- **AIM OF THE EXERCISE**
Print the records below exactly as they appear. Omit all pictures.

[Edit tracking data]
============
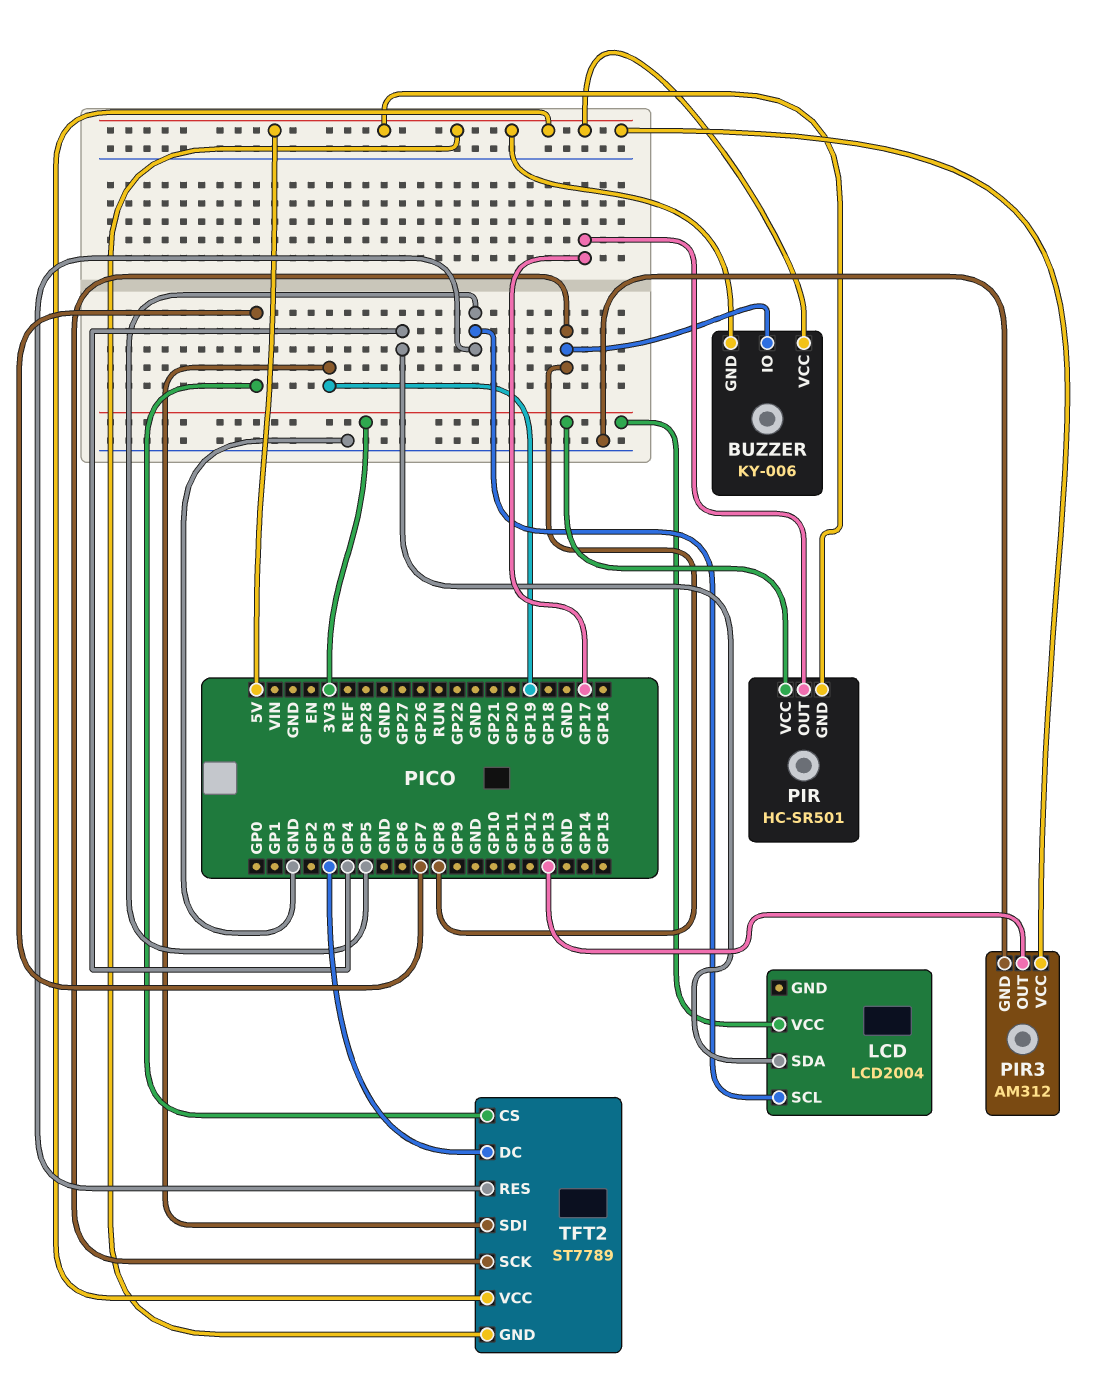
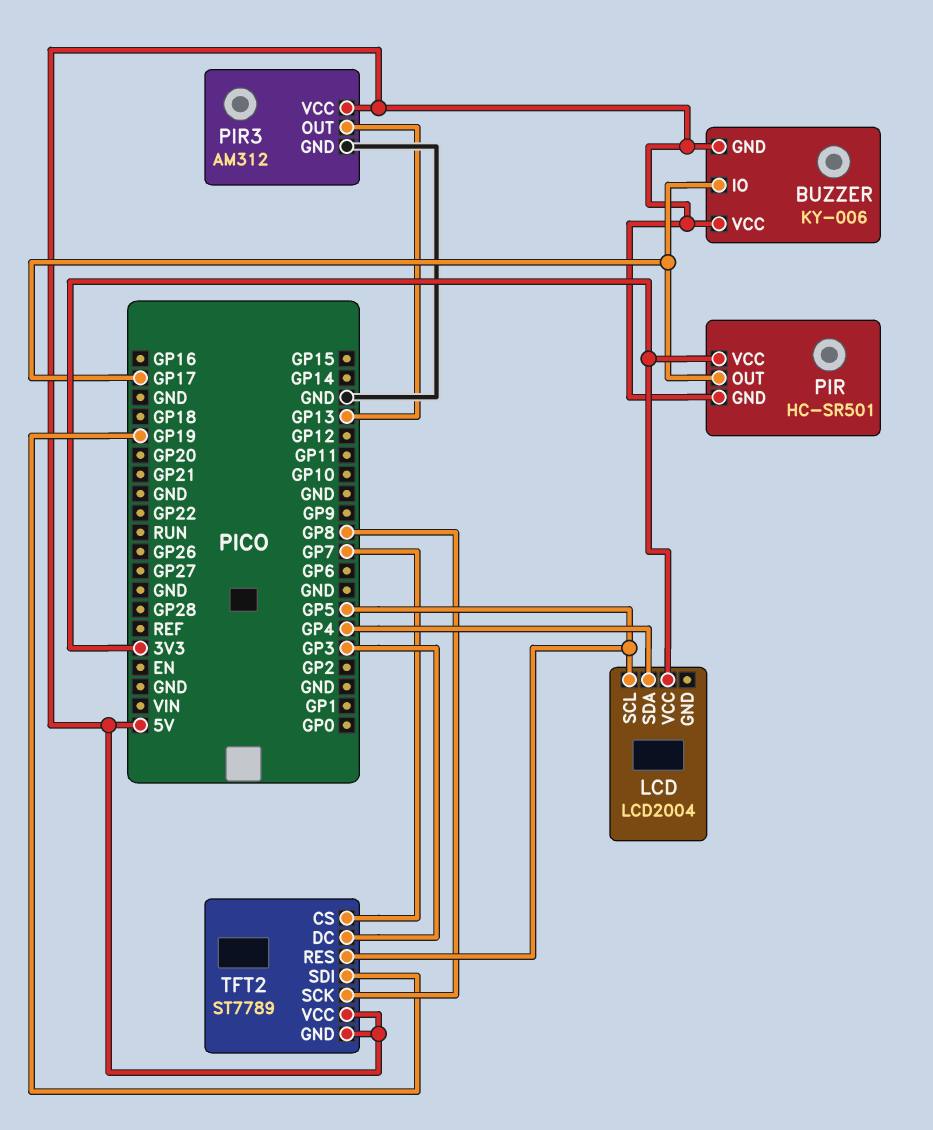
BUZZER pin IO: GP8 -> GP17

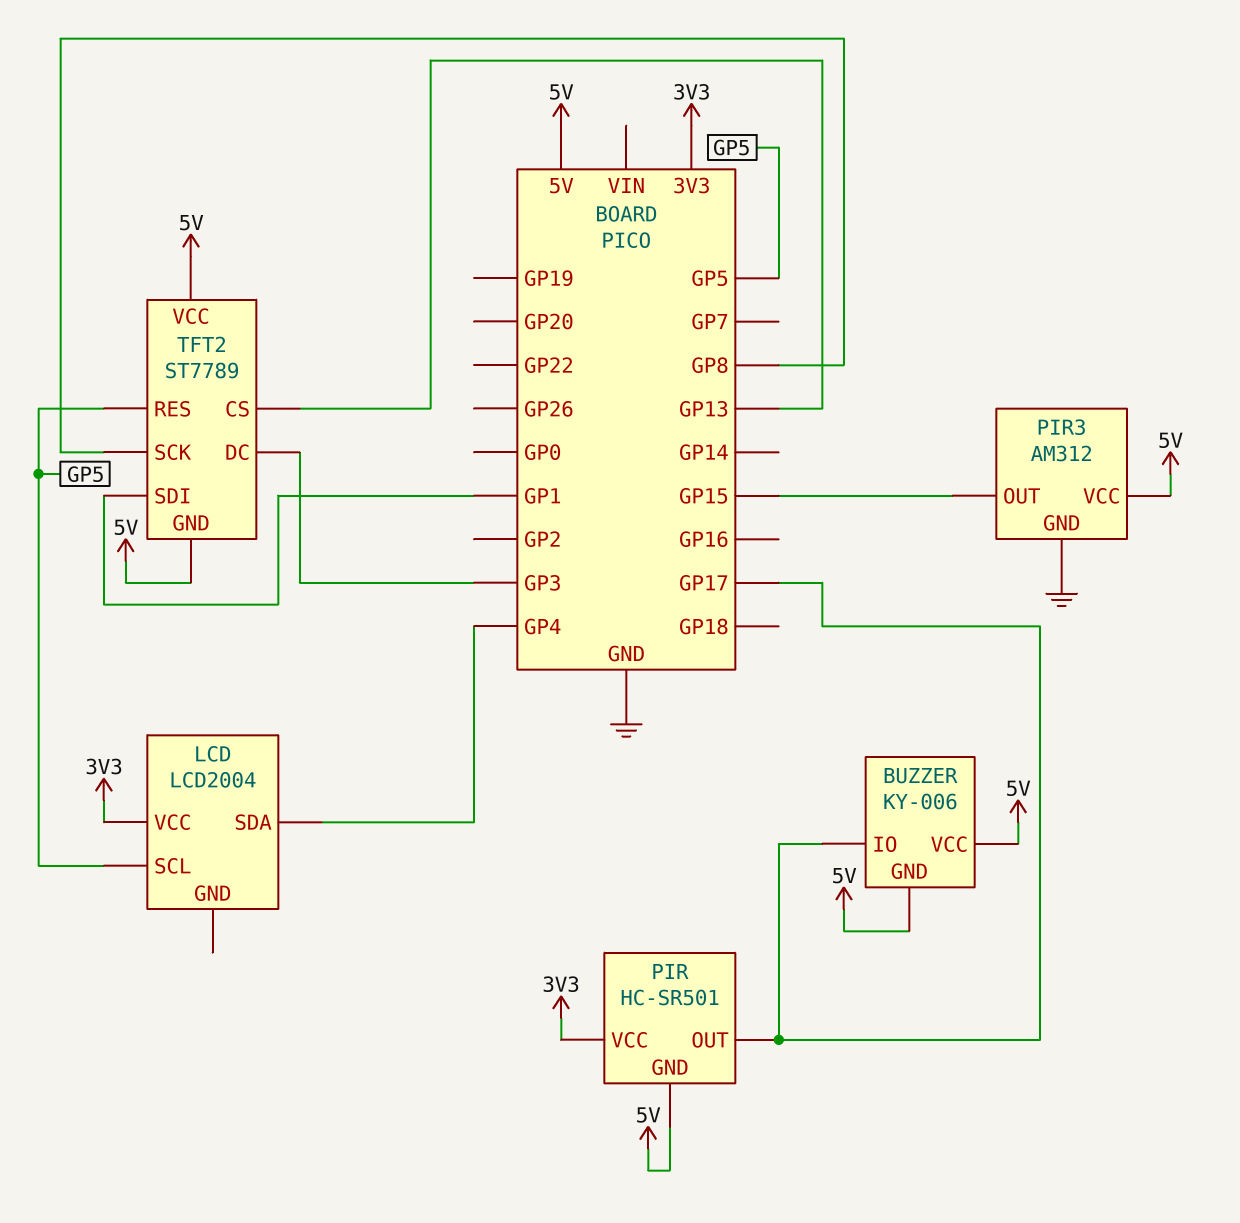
PIR3 pin OUT: GP13 -> GP15
TFT2 pin CS: GP7 -> GP13
TFT2 pin SDI: GP19 -> GP1

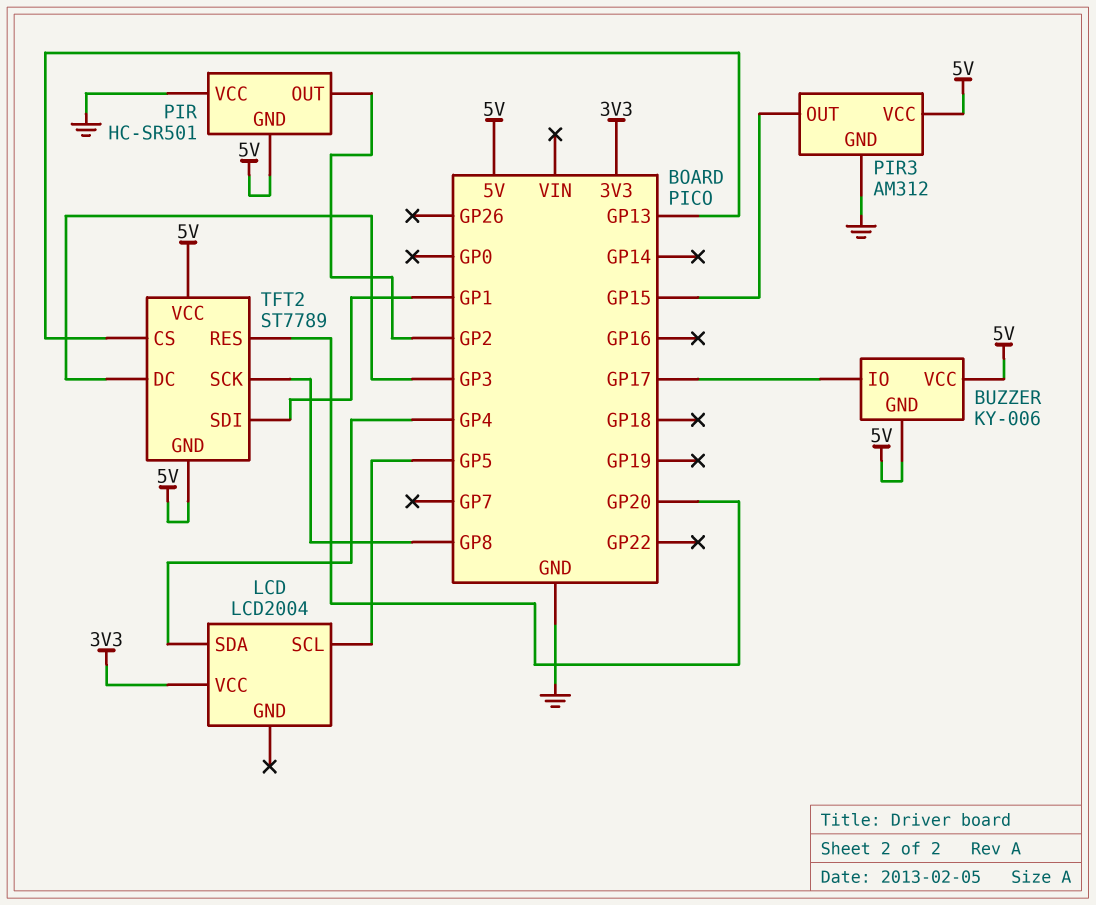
PIR pin OUT: GP17 -> GP2
PIR pin VCC: 3V3 -> GND
TFT2 pin RES: GP5 -> GP20

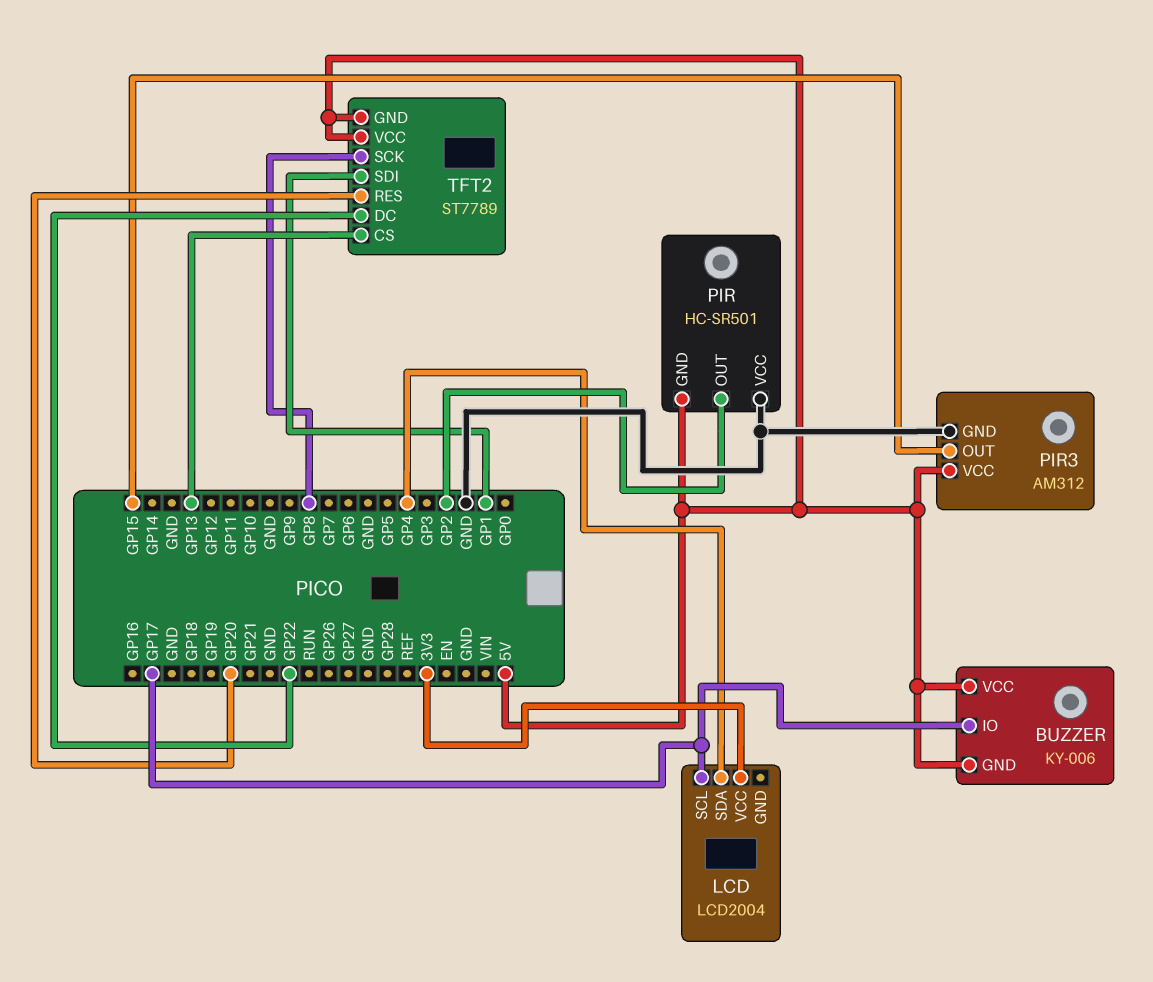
LCD pin SCL: GP5 -> GP17
TFT2 pin DC: GP3 -> GP22

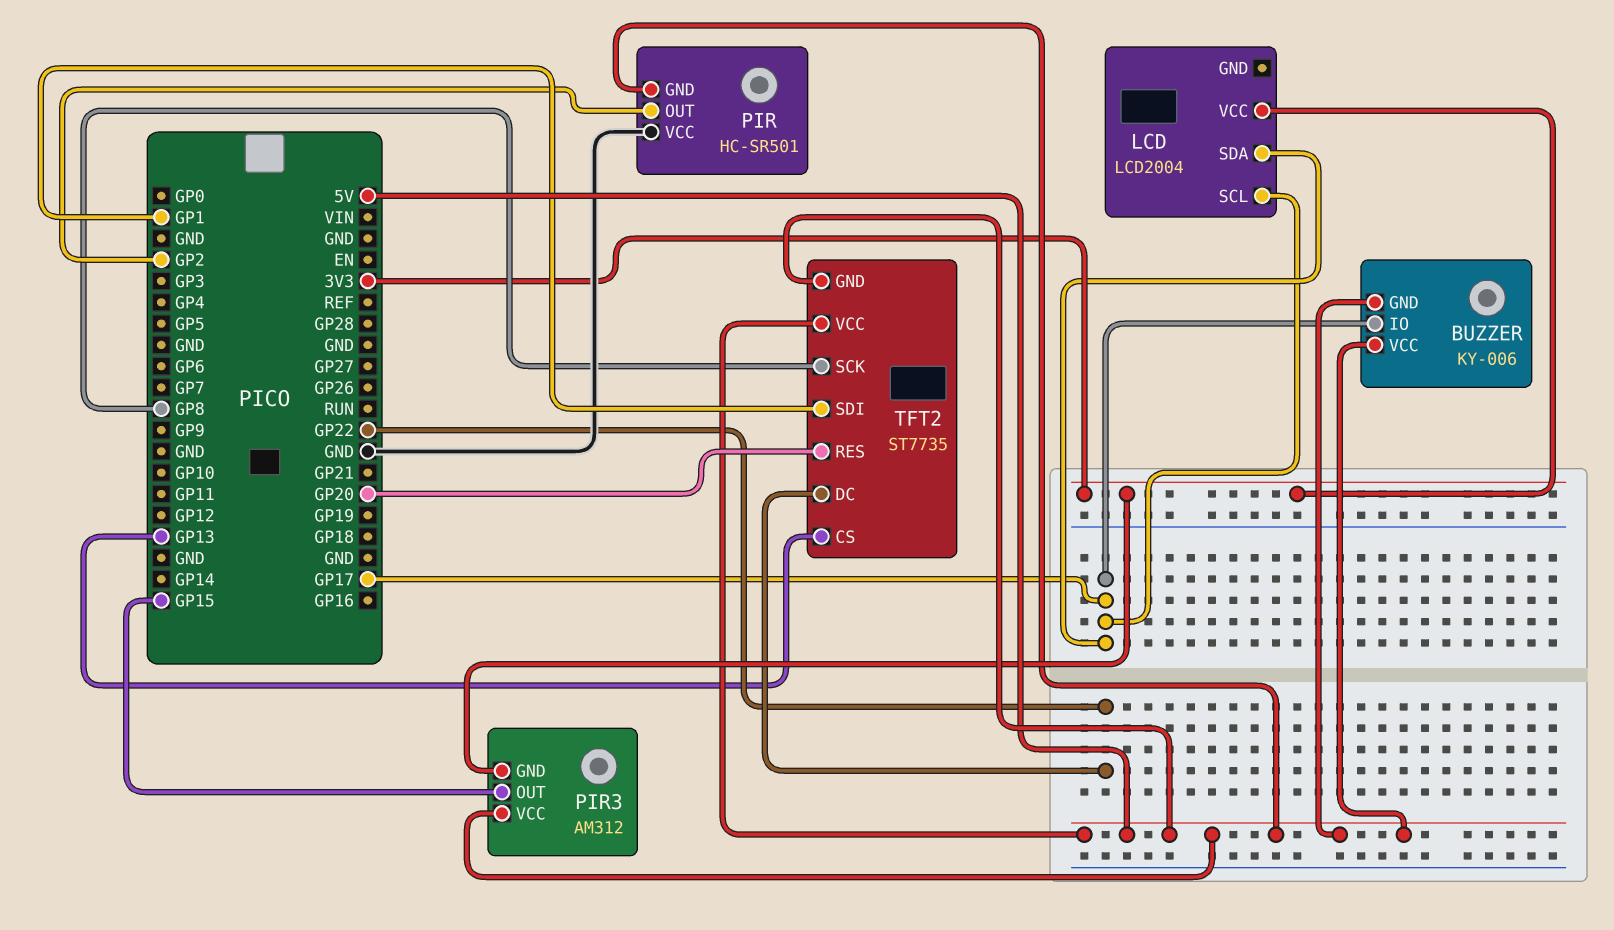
LCD pin SDA: GP4 -> GP17
PIR3 pin GND: GND -> 3V3
TFT2: ST7789 -> ST7735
============
- **REPLY**
BUZZER pin IO: GP8 -> GP17

PIR3 pin OUT: GP13 -> GP15
TFT2 pin CS: GP7 -> GP13
TFT2 pin SDI: GP19 -> GP1

PIR pin OUT: GP17 -> GP2
PIR pin VCC: 3V3 -> GND
TFT2 pin RES: GP5 -> GP20

LCD pin SCL: GP5 -> GP17
TFT2 pin DC: GP3 -> GP22

LCD pin SDA: GP4 -> GP17
PIR3 pin GND: GND -> 3V3
TFT2: ST7789 -> ST7735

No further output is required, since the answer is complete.